# ACTION ITEM
An exact reproduction of the records is required, with all pictures omitted.

[Edit tracking data]
———

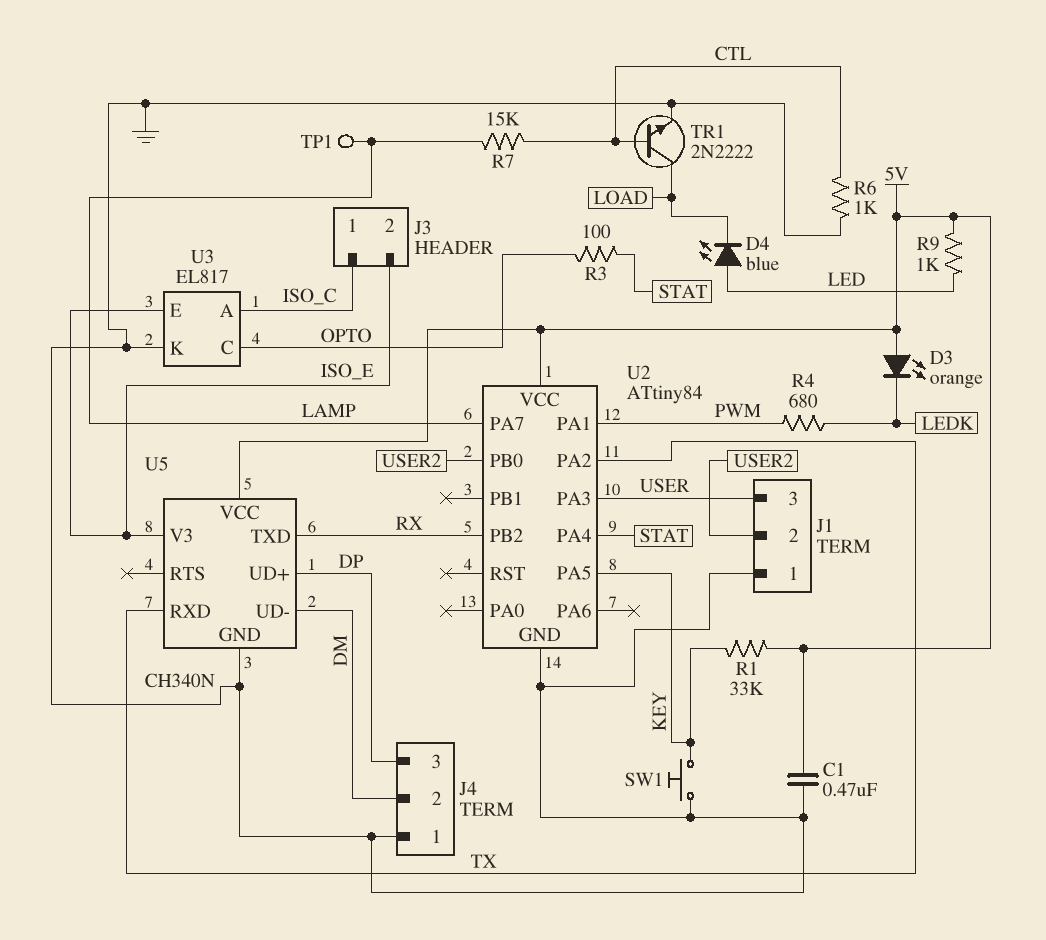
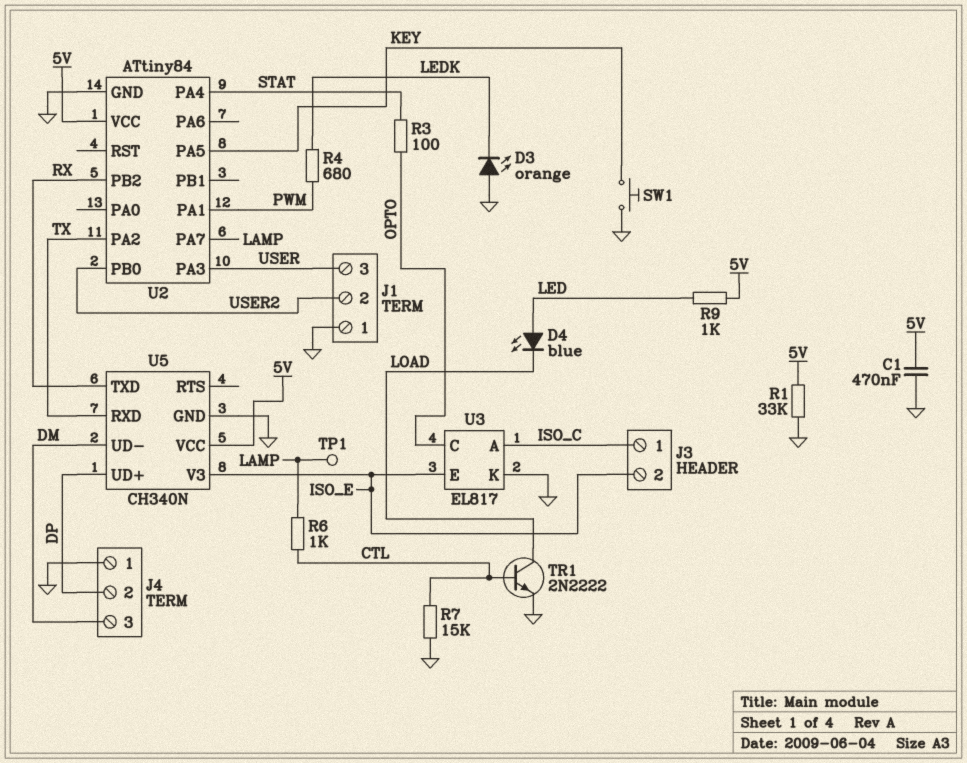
D3: LED orange (A 5V, K LEDK) -> LED orange (A GND, K LEDK)
J4 pin 2: DM -> DP
J4 pin 3: DP -> DM
R1: 33k (5V, KEY) -> 33k (5V, GND)
R6: 1k (CTL, GND) -> 1k (CTL, LAMP)
R7: 15k (CTL, LAMP) -> 15k (CTL, GND)

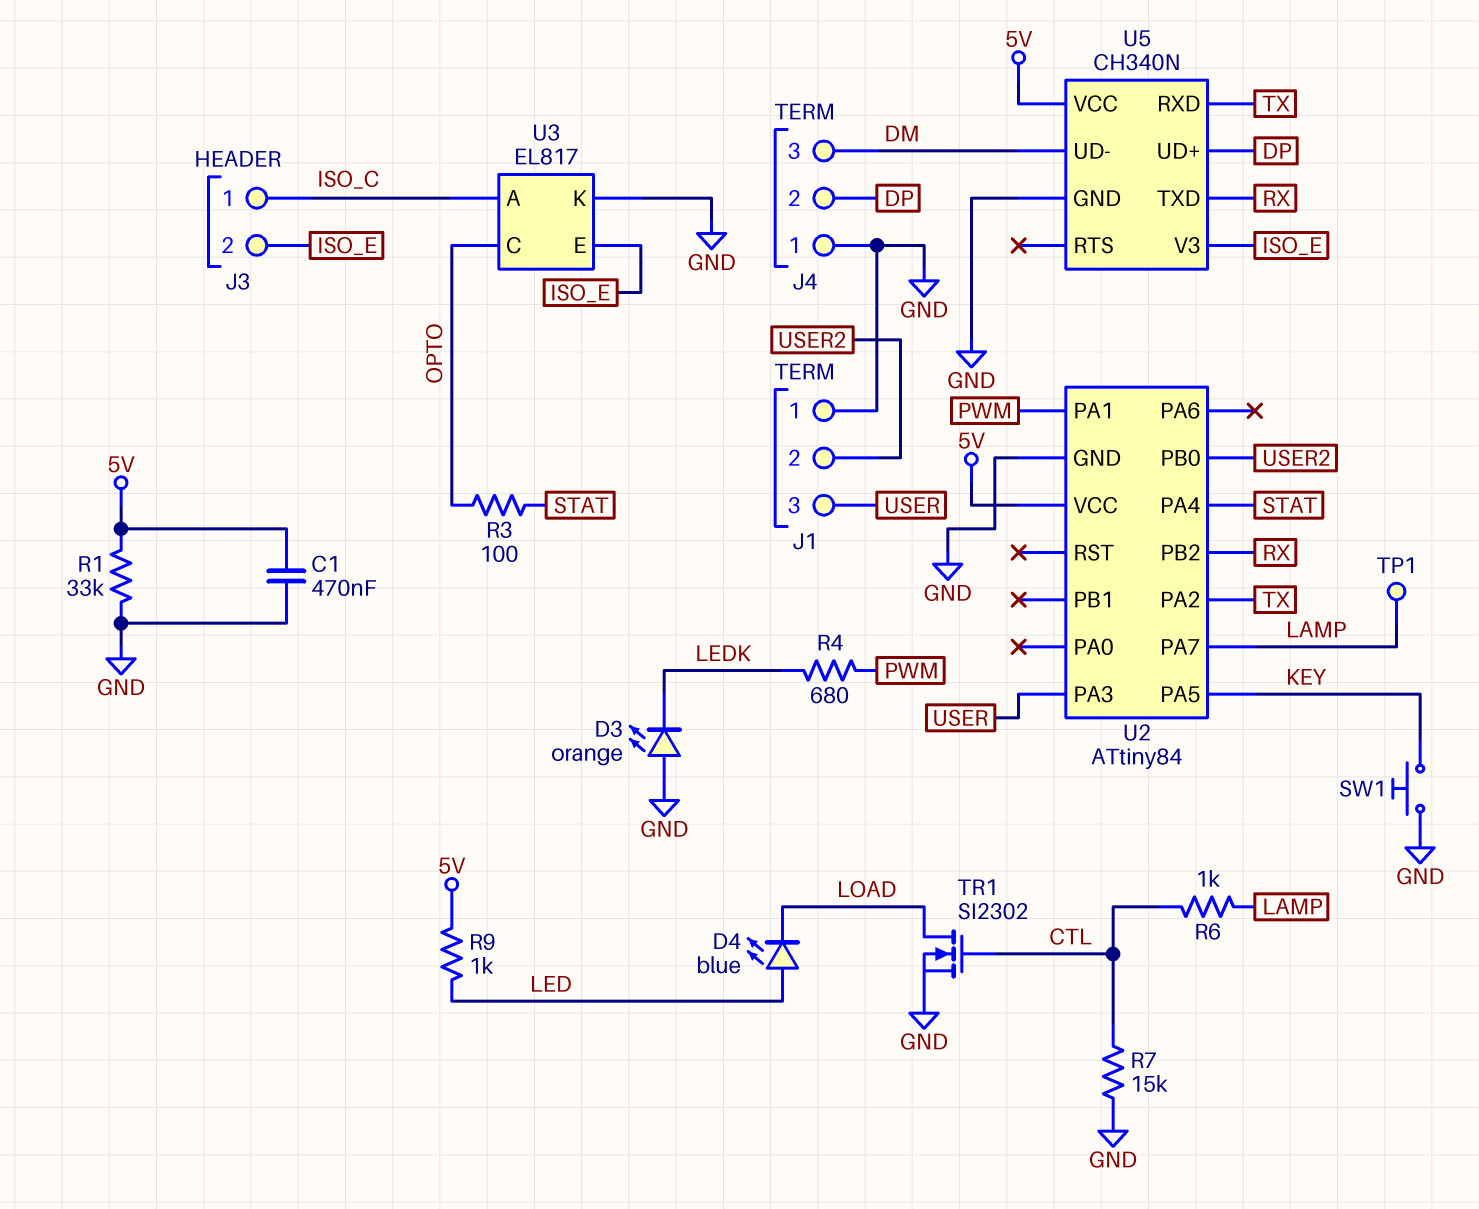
TR1: NPN 2N2222 (B CTL, C LOAD, E GND) -> NMOS SI2302 (G CTL, D LOAD, S GND)

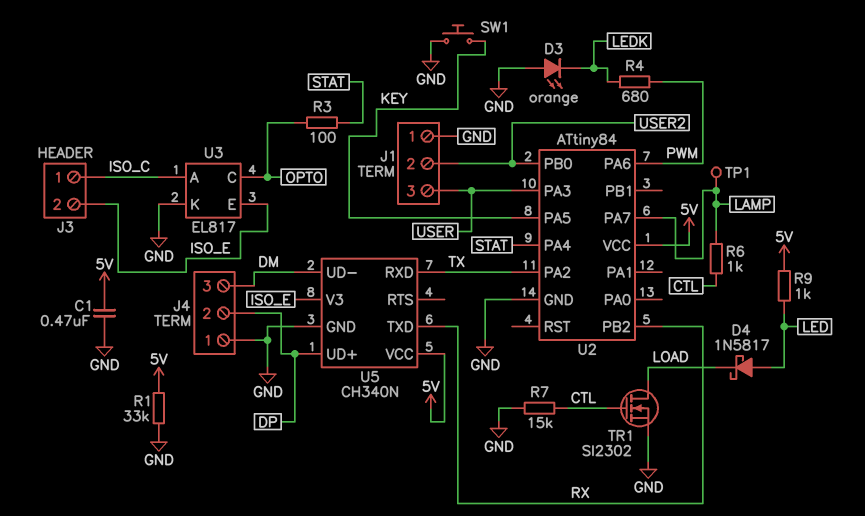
D4: LED blue (A LED, K LOAD) -> schottky 1N5817 (A LED, K LOAD)
U2 pin PA1: PWM -> none
U2 pin PA6: none -> PWM

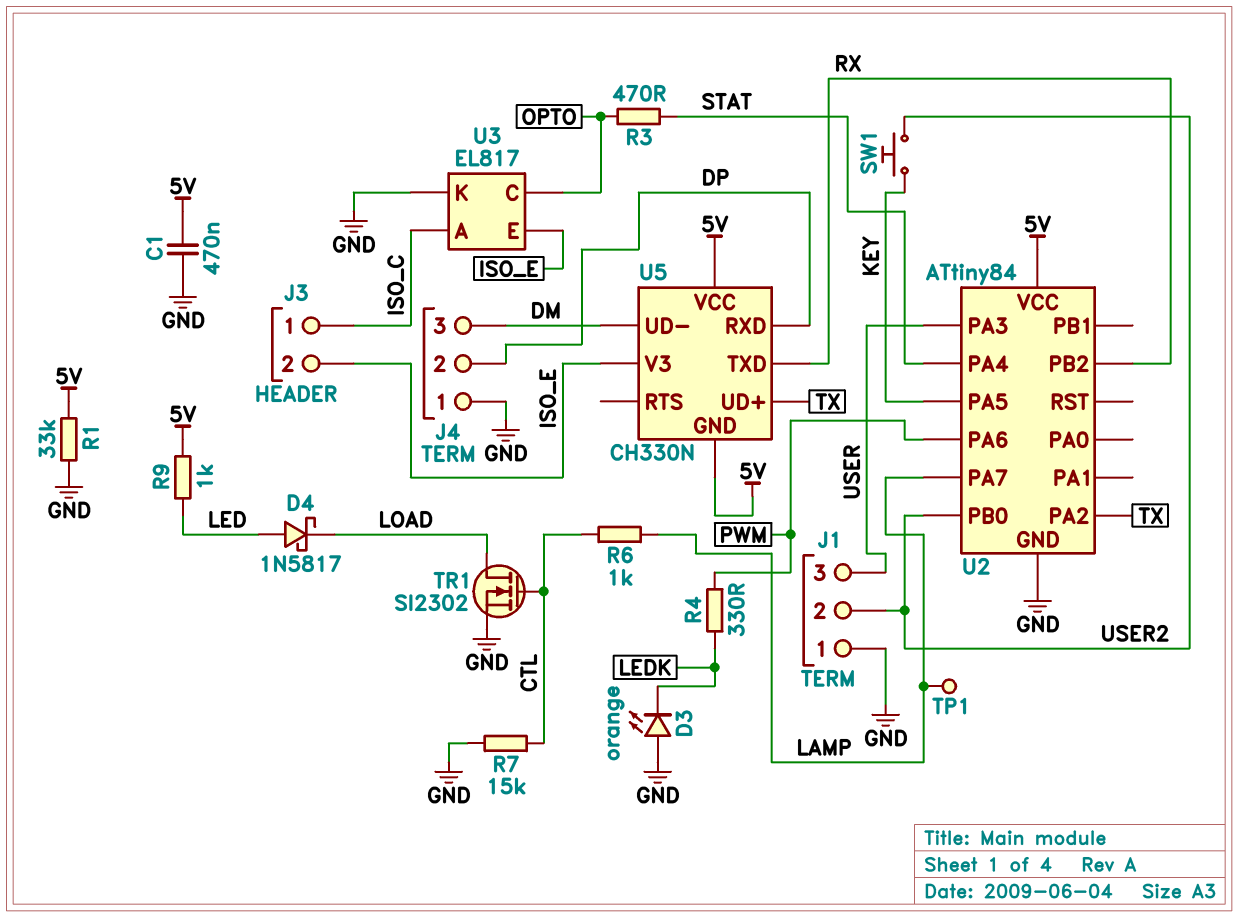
R3: 100 (OPTO, STAT) -> 470 (OPTO, STAT)
R4: 680 (LEDK, PWM) -> 330 (LEDK, PWM)
SW1: button (GND, KEY) -> button (KEY, USER2)
U5: CH340N -> CH330N
U5 pin GND: GND -> 5V
U5 pin RXD: TX -> DP
U5 pin UD+: DP -> TX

———

# ANSWER TO THE PROBLEM
D3: LED orange (A 5V, K LEDK) -> LED orange (A GND, K LEDK)
J4 pin 2: DM -> DP
J4 pin 3: DP -> DM
R1: 33k (5V, KEY) -> 33k (5V, GND)
R6: 1k (CTL, GND) -> 1k (CTL, LAMP)
R7: 15k (CTL, LAMP) -> 15k (CTL, GND)

TR1: NPN 2N2222 (B CTL, C LOAD, E GND) -> NMOS SI2302 (G CTL, D LOAD, S GND)

D4: LED blue (A LED, K LOAD) -> schottky 1N5817 (A LED, K LOAD)
U2 pin PA1: PWM -> none
U2 pin PA6: none -> PWM

R3: 100 (OPTO, STAT) -> 470 (OPTO, STAT)
R4: 680 (LEDK, PWM) -> 330 (LEDK, PWM)
SW1: button (GND, KEY) -> button (KEY, USER2)
U5: CH340N -> CH330N
U5 pin GND: GND -> 5V
U5 pin RXD: TX -> DP
U5 pin UD+: DP -> TX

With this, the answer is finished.